Which lines in the items below contain the string "Dämpfer"? Copy out each one.

=======

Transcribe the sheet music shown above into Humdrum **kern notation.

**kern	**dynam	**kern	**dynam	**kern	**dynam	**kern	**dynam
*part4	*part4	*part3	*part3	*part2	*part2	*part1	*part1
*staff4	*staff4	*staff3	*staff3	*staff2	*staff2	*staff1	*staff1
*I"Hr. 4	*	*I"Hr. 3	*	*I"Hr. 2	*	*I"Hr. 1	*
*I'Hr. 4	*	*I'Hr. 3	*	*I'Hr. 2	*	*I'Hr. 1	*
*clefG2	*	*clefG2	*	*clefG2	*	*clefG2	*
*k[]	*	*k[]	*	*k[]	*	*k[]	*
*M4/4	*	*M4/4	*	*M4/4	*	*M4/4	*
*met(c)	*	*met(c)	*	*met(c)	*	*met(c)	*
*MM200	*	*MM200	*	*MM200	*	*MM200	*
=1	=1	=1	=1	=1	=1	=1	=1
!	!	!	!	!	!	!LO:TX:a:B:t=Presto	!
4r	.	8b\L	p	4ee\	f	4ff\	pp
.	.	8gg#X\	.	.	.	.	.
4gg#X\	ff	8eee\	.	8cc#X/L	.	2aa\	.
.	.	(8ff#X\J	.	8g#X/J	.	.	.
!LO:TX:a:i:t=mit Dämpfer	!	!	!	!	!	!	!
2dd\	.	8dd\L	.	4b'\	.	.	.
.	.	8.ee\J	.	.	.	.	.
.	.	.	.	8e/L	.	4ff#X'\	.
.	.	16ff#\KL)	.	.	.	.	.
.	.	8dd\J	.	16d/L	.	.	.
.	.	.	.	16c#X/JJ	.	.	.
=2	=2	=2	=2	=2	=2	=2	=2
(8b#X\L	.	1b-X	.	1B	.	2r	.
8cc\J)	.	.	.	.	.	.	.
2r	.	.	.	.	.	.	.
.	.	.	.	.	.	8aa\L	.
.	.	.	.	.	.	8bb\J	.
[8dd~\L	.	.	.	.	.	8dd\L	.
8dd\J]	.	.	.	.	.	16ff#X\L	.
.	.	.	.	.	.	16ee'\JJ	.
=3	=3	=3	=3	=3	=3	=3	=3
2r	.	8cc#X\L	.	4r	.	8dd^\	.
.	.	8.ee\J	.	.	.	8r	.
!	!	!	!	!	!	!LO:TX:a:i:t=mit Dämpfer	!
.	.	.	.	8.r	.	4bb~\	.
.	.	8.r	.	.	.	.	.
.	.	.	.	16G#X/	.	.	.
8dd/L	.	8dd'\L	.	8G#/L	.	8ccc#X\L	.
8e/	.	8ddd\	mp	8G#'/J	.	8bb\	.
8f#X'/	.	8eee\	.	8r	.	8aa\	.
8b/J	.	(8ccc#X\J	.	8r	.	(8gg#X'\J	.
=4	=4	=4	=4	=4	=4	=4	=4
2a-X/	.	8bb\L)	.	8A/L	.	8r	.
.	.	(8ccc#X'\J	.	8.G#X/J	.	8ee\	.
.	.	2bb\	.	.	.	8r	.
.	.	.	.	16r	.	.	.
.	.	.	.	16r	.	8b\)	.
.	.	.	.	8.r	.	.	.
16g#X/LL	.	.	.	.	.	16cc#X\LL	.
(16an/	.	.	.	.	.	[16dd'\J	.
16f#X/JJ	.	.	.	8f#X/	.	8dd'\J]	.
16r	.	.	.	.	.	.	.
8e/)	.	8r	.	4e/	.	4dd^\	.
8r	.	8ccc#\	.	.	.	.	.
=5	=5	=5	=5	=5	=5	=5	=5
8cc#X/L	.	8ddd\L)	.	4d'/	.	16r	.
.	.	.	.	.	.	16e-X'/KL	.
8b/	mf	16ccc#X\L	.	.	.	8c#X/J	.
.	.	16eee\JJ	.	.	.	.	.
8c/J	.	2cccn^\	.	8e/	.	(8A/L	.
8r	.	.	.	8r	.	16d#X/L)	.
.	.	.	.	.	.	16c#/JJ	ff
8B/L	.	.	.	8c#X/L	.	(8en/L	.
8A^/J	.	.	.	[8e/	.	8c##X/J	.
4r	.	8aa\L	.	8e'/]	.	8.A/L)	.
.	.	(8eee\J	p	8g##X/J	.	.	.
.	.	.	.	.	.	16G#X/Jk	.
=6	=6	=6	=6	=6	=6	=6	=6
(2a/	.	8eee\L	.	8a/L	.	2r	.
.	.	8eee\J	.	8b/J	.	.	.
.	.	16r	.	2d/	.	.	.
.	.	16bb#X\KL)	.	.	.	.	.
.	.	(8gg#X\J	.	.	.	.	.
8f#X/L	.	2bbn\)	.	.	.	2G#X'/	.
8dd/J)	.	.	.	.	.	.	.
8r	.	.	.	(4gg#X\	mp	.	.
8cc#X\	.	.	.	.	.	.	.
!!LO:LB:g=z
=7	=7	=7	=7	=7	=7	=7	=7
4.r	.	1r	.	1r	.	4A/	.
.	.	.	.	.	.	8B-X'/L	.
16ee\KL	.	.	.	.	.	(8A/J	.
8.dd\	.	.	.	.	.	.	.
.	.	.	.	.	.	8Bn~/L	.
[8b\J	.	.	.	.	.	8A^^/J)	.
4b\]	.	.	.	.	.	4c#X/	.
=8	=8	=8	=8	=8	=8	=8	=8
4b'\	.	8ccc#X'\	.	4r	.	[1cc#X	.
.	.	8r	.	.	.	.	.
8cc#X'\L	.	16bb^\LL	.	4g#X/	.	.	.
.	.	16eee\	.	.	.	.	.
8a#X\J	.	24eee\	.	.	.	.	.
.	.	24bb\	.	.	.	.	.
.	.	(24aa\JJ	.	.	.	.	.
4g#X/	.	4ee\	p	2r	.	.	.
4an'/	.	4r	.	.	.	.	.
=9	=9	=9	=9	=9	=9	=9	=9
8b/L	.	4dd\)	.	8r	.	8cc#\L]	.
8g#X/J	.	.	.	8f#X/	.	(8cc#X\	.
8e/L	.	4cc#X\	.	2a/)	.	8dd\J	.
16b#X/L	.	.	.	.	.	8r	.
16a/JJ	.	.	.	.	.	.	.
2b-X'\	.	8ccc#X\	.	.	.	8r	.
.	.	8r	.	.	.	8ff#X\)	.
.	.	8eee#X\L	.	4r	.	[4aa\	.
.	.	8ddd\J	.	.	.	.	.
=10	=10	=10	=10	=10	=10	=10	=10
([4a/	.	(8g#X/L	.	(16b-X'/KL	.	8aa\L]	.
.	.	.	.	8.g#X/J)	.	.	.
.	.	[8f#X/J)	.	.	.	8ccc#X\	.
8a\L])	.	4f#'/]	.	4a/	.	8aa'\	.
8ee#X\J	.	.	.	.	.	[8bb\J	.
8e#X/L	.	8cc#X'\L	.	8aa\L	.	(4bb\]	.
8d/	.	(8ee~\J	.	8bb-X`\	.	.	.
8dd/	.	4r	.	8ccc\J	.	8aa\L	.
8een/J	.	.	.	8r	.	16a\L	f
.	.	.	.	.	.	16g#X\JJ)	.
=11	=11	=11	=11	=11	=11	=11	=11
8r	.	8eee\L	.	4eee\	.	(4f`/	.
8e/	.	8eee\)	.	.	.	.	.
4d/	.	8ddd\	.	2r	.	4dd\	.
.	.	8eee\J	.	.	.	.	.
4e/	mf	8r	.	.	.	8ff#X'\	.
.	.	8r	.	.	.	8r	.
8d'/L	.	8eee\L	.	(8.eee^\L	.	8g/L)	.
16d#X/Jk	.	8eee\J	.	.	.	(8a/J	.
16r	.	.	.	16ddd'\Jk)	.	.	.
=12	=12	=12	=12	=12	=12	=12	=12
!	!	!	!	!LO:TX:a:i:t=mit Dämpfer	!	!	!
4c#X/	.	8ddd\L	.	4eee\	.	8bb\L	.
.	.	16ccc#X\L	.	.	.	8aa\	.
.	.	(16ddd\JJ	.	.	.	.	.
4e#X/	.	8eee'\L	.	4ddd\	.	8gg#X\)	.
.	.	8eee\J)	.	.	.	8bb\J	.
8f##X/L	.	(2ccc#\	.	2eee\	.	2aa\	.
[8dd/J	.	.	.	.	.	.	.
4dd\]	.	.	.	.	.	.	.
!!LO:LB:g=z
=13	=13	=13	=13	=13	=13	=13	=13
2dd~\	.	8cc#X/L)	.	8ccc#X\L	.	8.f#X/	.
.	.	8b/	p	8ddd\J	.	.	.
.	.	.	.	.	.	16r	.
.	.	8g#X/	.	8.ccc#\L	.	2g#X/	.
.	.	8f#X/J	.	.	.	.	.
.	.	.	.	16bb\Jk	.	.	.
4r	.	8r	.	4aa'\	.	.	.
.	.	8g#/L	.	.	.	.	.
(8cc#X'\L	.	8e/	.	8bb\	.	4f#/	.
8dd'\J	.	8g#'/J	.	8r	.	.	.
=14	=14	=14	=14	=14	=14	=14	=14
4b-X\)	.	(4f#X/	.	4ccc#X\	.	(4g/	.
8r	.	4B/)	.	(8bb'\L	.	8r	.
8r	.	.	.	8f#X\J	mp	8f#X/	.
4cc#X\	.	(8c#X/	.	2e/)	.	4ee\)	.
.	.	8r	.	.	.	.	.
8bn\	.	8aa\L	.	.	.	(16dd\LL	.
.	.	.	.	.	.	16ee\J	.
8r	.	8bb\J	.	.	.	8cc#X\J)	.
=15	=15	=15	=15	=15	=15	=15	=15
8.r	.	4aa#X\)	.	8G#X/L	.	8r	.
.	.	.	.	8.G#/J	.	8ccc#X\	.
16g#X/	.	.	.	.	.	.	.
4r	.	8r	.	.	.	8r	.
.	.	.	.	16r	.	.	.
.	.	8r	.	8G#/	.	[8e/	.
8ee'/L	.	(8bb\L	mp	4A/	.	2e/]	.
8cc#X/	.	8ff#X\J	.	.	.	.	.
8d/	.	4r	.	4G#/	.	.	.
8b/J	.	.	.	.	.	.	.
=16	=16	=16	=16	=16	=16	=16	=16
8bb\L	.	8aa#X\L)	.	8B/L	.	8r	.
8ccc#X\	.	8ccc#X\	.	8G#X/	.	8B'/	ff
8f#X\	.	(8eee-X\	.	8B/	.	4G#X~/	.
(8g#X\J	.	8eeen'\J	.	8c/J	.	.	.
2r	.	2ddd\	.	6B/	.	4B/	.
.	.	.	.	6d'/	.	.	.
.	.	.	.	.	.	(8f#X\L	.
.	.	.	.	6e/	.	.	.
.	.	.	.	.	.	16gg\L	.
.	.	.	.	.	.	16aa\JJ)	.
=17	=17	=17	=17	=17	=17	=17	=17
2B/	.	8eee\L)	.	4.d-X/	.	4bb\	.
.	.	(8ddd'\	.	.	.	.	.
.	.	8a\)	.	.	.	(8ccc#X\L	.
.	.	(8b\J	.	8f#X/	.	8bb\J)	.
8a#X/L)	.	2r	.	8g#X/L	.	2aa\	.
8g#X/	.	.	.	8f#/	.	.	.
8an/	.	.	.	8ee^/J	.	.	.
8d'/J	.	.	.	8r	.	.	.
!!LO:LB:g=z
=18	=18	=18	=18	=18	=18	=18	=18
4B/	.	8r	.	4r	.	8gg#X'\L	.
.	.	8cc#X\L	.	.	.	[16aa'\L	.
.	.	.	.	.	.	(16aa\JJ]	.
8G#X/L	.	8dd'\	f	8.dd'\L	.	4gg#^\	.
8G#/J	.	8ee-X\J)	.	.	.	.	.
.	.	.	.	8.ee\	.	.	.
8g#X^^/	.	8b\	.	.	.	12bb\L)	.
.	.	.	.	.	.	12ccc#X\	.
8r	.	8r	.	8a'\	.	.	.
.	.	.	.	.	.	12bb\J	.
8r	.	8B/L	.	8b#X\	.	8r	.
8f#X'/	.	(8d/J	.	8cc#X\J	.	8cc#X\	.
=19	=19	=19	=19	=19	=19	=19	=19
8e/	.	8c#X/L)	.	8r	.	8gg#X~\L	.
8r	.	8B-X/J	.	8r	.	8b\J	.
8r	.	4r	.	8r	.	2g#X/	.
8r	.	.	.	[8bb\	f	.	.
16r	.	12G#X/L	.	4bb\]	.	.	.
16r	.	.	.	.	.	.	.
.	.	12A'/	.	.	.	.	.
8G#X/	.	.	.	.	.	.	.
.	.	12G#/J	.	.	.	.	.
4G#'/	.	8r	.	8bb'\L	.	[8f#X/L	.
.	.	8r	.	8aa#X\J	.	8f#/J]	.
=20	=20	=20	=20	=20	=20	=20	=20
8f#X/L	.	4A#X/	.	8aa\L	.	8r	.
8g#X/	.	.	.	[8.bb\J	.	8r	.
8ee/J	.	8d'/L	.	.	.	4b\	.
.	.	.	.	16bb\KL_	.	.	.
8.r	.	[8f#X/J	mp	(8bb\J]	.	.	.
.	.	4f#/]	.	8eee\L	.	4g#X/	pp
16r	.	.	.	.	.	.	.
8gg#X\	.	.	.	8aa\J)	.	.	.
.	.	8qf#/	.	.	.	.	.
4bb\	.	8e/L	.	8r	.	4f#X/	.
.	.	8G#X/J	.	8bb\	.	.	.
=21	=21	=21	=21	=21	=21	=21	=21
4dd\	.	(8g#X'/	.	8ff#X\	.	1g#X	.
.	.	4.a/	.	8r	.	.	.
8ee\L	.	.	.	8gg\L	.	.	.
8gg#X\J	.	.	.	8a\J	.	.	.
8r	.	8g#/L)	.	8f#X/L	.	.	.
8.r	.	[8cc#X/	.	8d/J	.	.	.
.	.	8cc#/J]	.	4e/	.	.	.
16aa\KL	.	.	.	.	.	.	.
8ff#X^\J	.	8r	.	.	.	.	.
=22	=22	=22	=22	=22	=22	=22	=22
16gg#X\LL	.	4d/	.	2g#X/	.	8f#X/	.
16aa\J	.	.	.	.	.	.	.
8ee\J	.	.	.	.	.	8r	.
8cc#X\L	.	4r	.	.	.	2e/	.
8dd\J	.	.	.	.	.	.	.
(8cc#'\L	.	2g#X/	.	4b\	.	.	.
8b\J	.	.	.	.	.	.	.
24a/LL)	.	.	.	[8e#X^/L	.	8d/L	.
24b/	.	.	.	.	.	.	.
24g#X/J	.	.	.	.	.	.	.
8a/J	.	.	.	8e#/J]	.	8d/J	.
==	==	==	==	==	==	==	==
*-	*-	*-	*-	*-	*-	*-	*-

=======

▶ **Answer for the task**:
!LO:TX:a:i:t=mit Dämpfer	!	!	!	!	!	!	!
!	!	!	!	!	!	!LO:TX:a:i:t=mit Dämpfer	!
!	!	!	!	!LO:TX:a:i:t=mit Dämpfer	!	!	!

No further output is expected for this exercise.